BEGIN Exercise materials
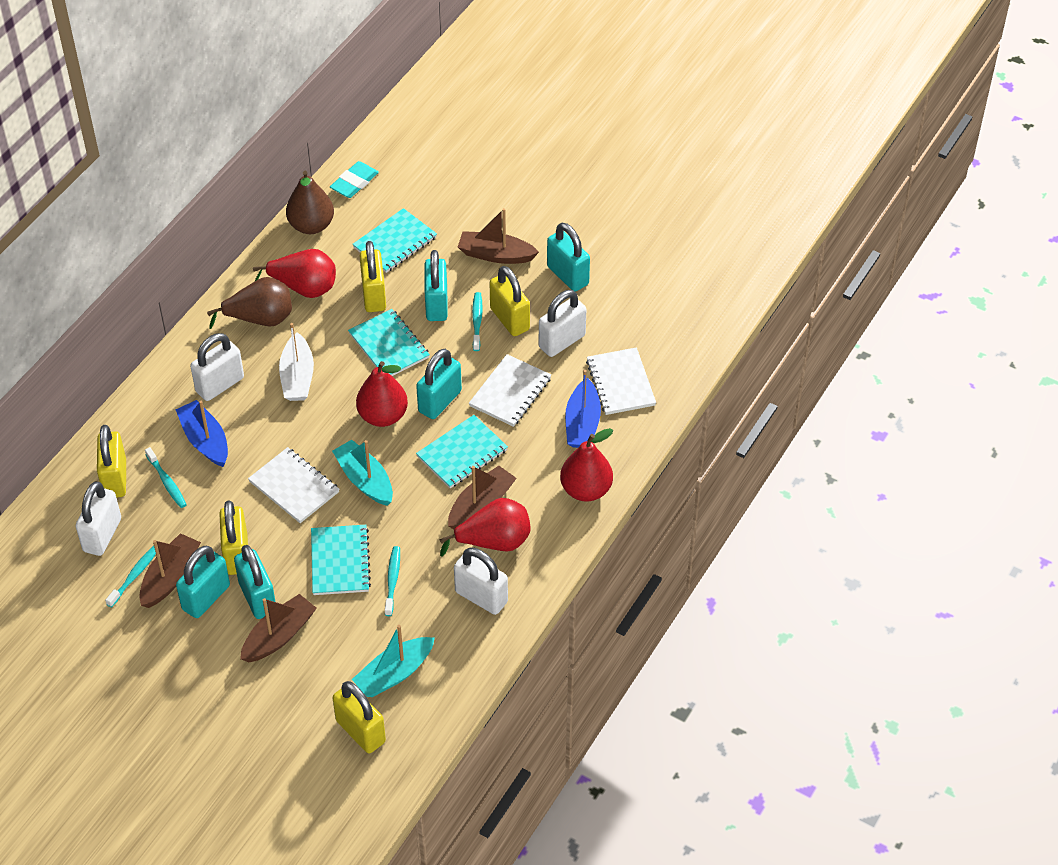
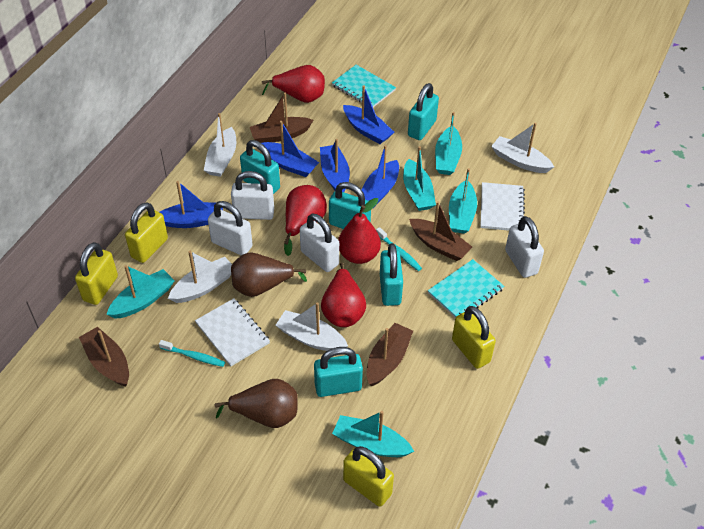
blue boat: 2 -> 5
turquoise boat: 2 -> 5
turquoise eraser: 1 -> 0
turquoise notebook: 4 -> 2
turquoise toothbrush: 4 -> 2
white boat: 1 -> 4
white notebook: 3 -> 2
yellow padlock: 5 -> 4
END Exercise materials
BEGIN Exercise materials
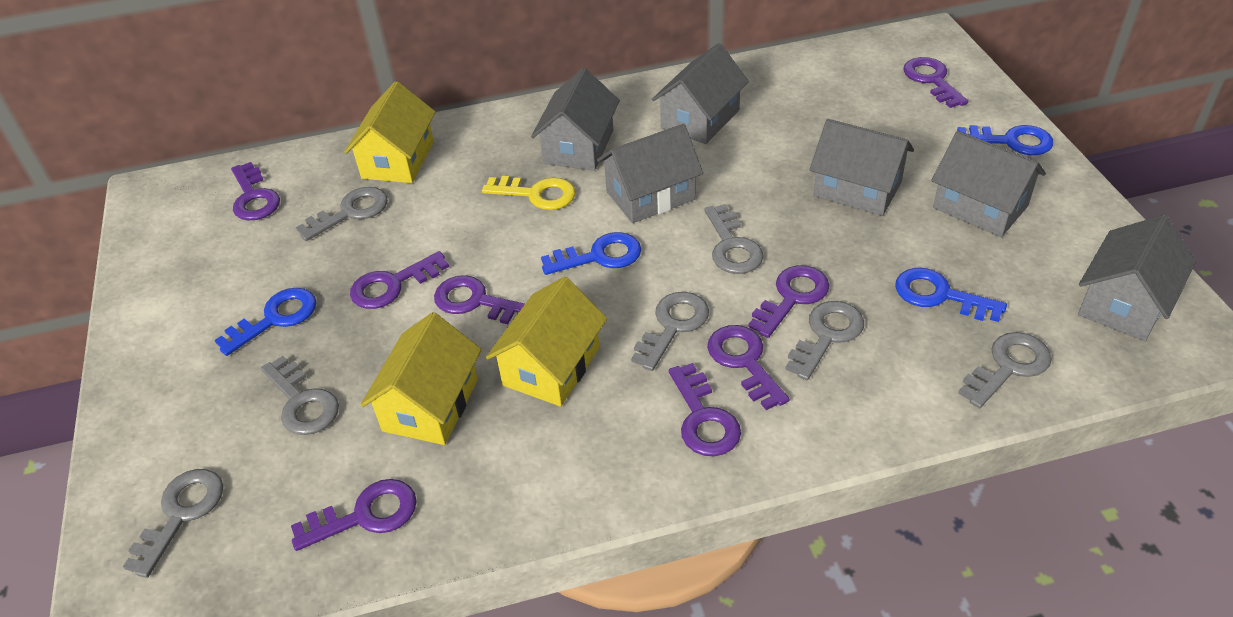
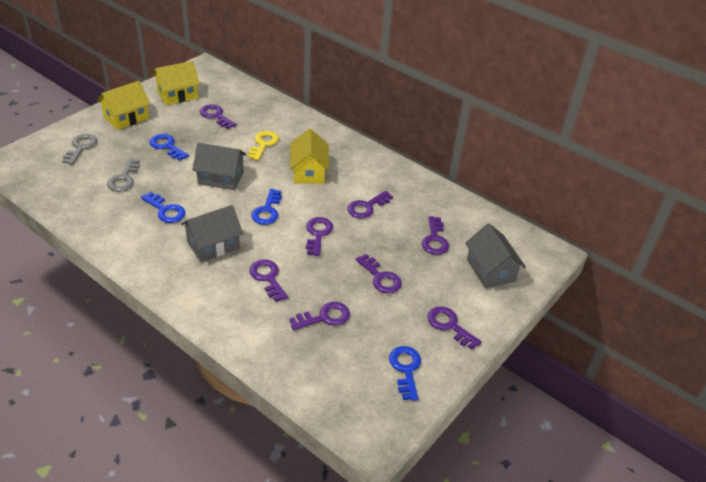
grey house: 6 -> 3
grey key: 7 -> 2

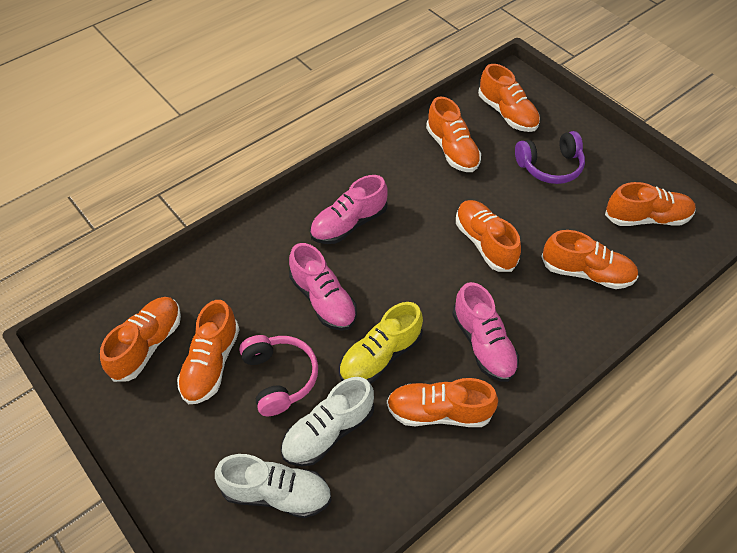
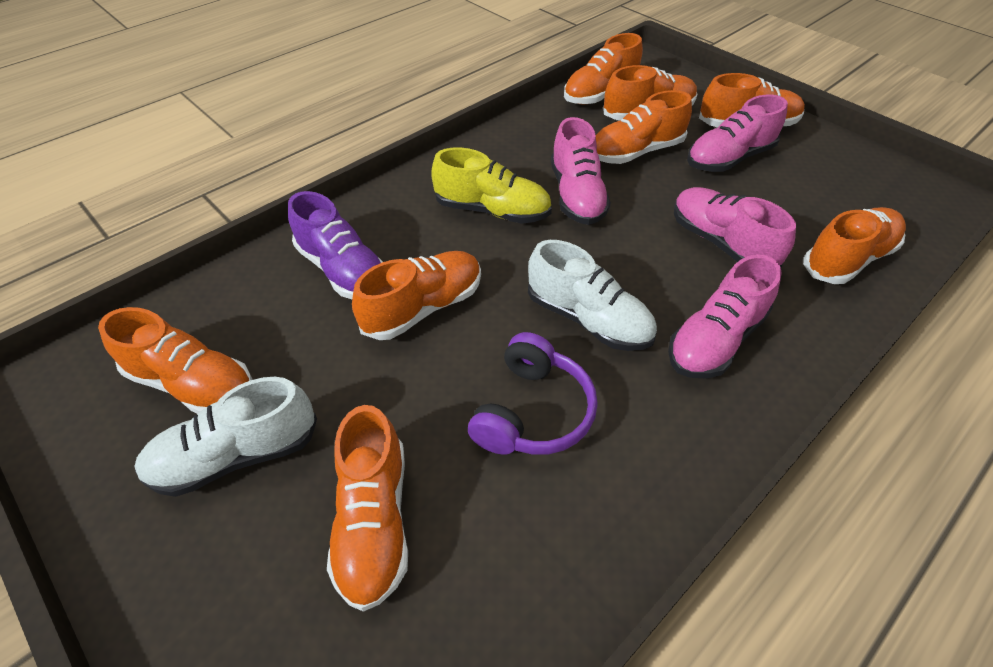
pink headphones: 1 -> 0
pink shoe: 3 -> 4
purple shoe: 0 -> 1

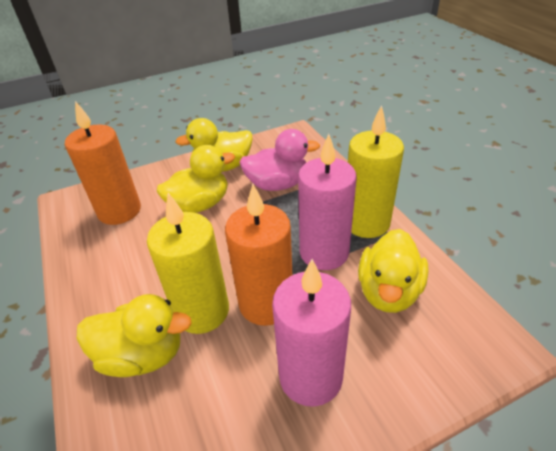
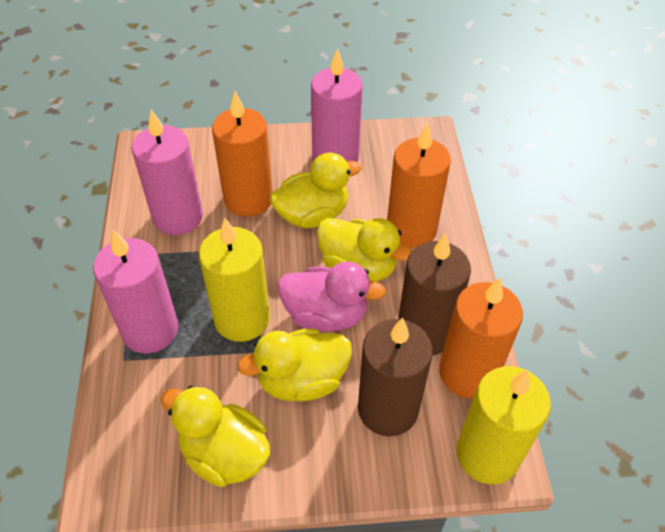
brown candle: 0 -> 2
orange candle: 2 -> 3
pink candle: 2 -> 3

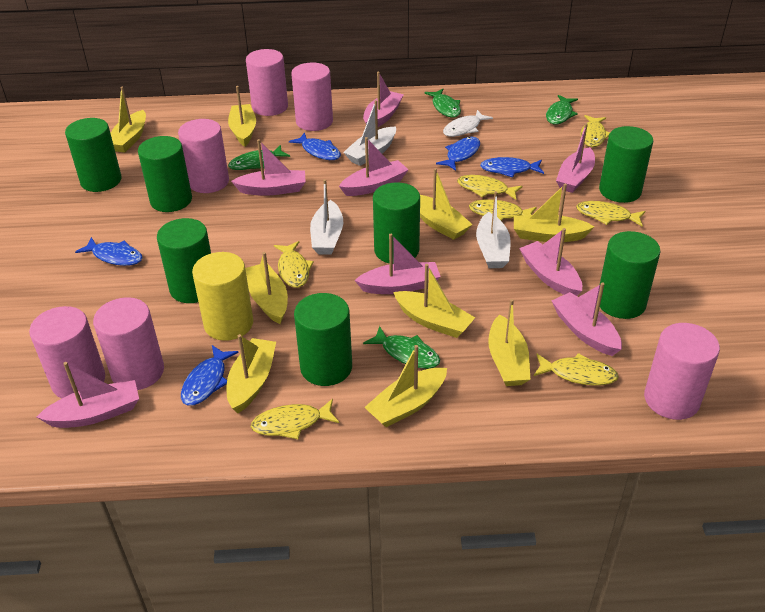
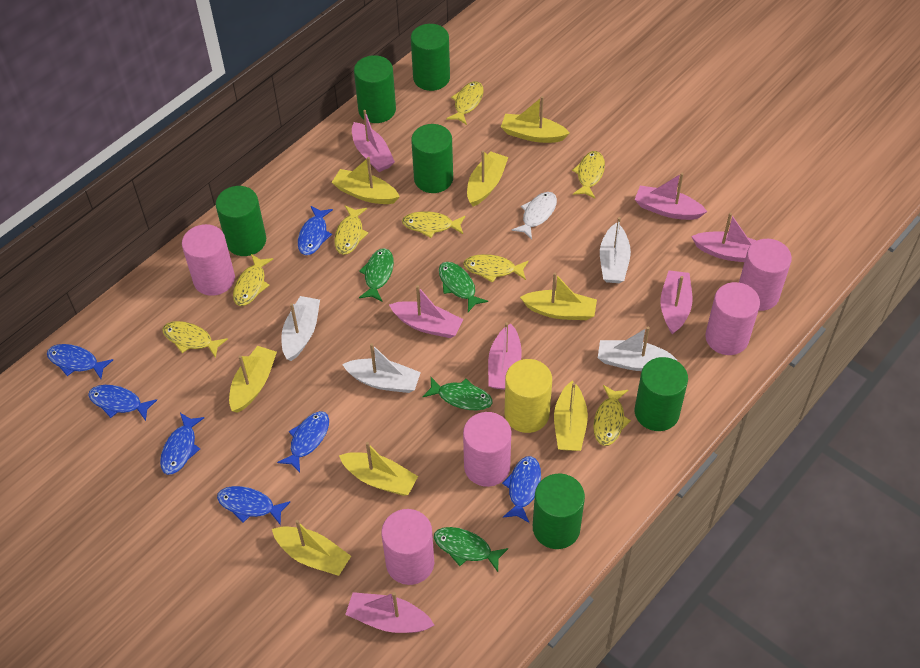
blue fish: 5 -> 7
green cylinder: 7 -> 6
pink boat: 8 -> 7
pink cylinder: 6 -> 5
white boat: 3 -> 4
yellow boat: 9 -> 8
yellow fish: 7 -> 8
END Exercise materials
» **Task description**
Reproduce the lines above, beginning at the line with "blue boat: 2 -> 5" and stopping after the line with "yellow padlock: 5 -> 4", exactly as they are.

» **Finished task**
blue boat: 2 -> 5
turquoise boat: 2 -> 5
turquoise eraser: 1 -> 0
turquoise notebook: 4 -> 2
turquoise toothbrush: 4 -> 2
white boat: 1 -> 4
white notebook: 3 -> 2
yellow padlock: 5 -> 4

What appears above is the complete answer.